Top of Dataset extract

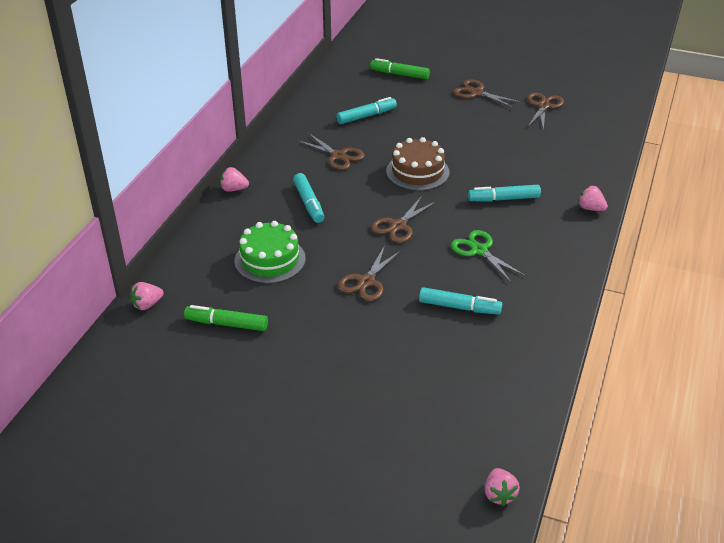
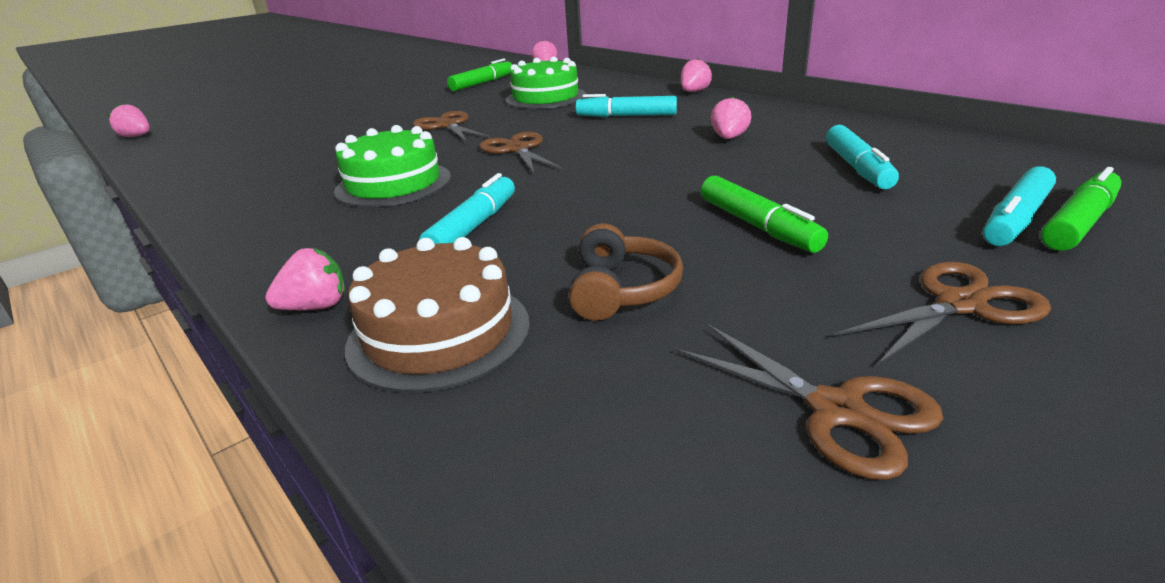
camera: 120 degrees right, 10 degrees down
(338, 156) = (729, 138): brown scissors -> pink strawberry
(417, 172) = (633, 178): brown cake -> brown cake (439, 333)
(448, 131) = (757, 226): none -> green marker
(459, 307) = (330, 156): turquoise marker -> turquoise marker (1015, 219)
(479, 250) = (393, 184): green scissors -> green cake
(519, 148) = (622, 290): none -> brown headphones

Bottom of Dataset extract

== Your task ==
Your answer should be a precise transcript of the entries, minus the pictures.

== Result ==
camera: 120 degrees right, 10 degrees down
(338, 156) = (729, 138): brown scissors -> pink strawberry
(417, 172) = (633, 178): brown cake -> brown cake (439, 333)
(448, 131) = (757, 226): none -> green marker
(459, 307) = (330, 156): turquoise marker -> turquoise marker (1015, 219)
(479, 250) = (393, 184): green scissors -> green cake
(519, 148) = (622, 290): none -> brown headphones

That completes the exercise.